- **TASK TO COMPLETE**
Your job is to return the whole listing unchanged while skipping its images.

Start of Block

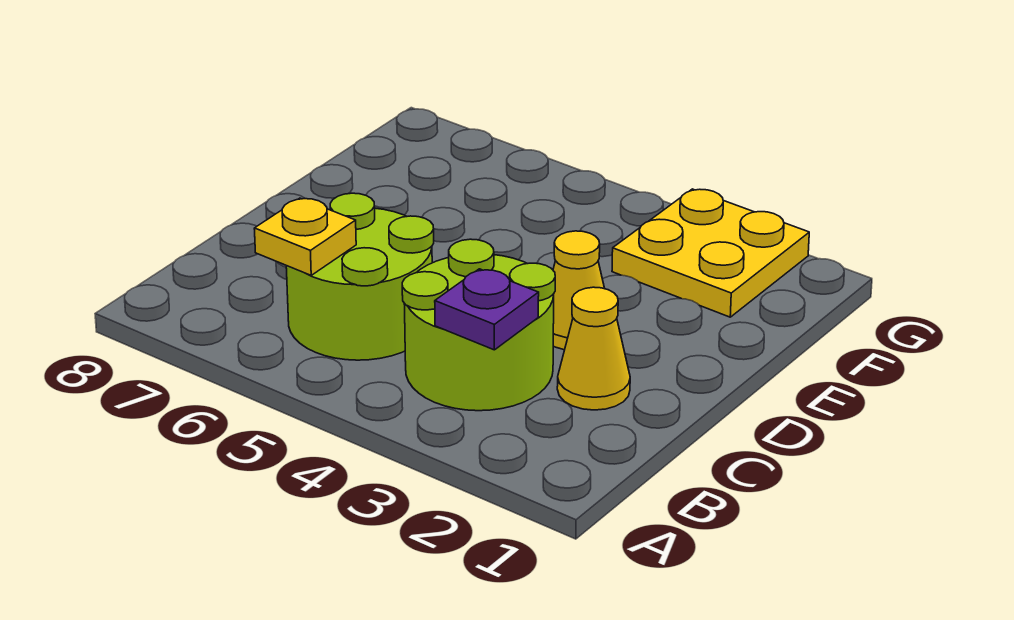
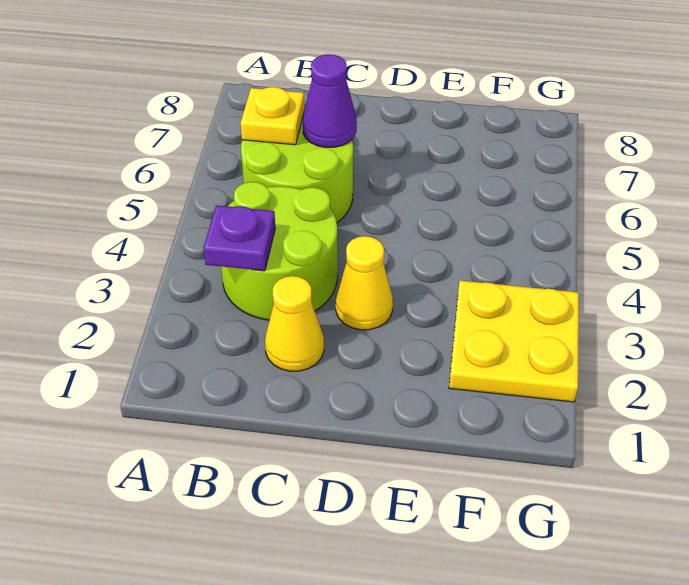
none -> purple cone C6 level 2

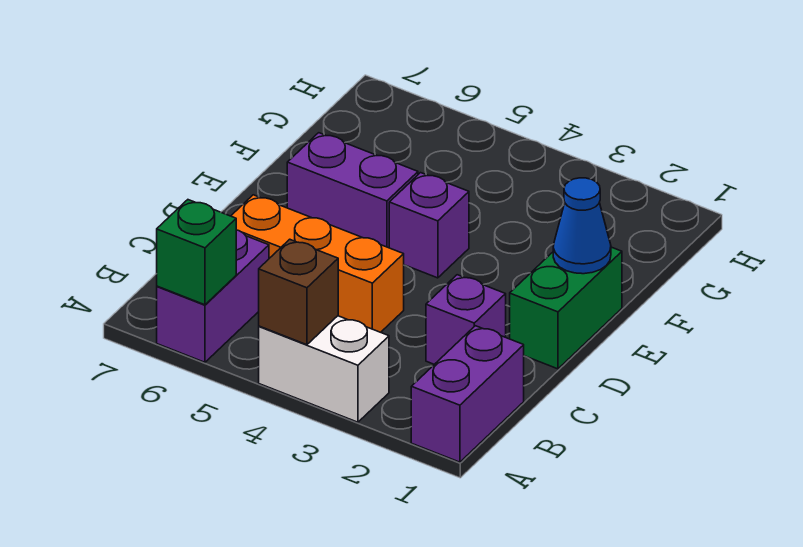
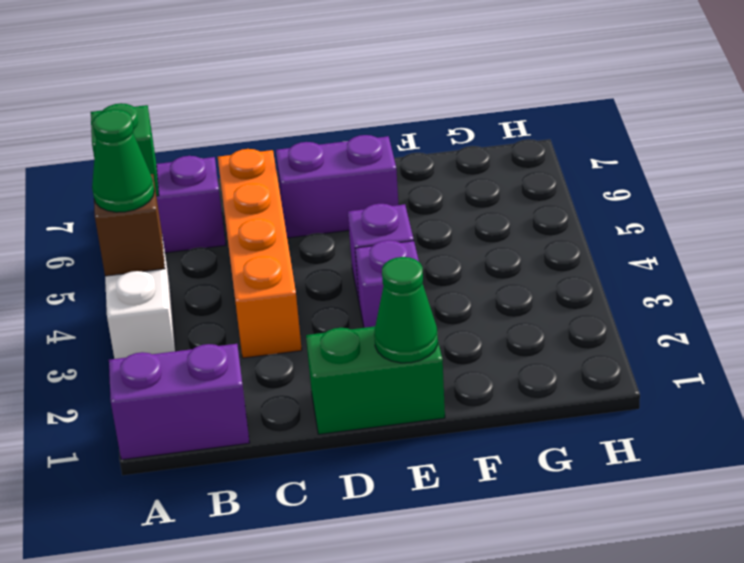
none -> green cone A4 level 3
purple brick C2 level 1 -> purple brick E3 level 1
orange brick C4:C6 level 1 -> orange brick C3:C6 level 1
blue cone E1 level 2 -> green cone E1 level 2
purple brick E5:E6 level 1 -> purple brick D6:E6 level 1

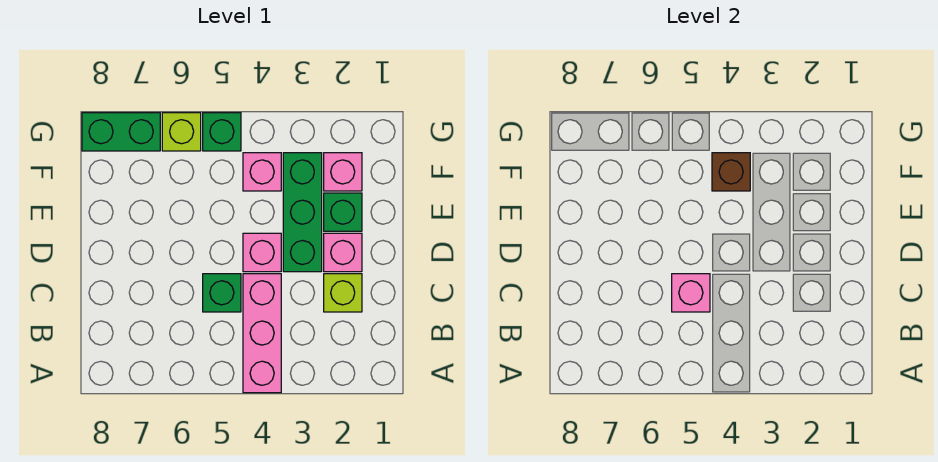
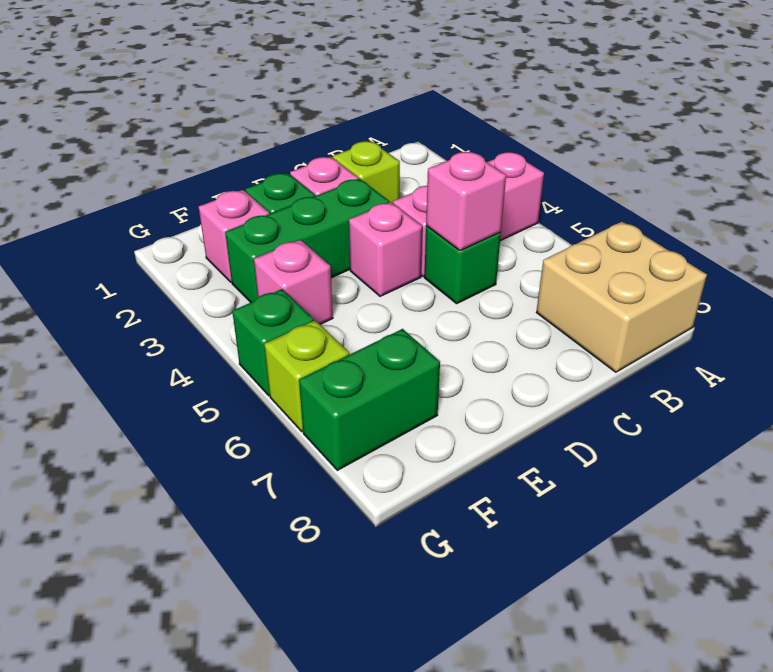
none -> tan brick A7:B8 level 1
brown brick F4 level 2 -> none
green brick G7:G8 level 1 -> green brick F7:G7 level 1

End of Block

- **EXERCISE SOLUTION**
none -> purple cone C6 level 2

none -> green cone A4 level 3
purple brick C2 level 1 -> purple brick E3 level 1
orange brick C4:C6 level 1 -> orange brick C3:C6 level 1
blue cone E1 level 2 -> green cone E1 level 2
purple brick E5:E6 level 1 -> purple brick D6:E6 level 1

none -> tan brick A7:B8 level 1
brown brick F4 level 2 -> none
green brick G7:G8 level 1 -> green brick F7:G7 level 1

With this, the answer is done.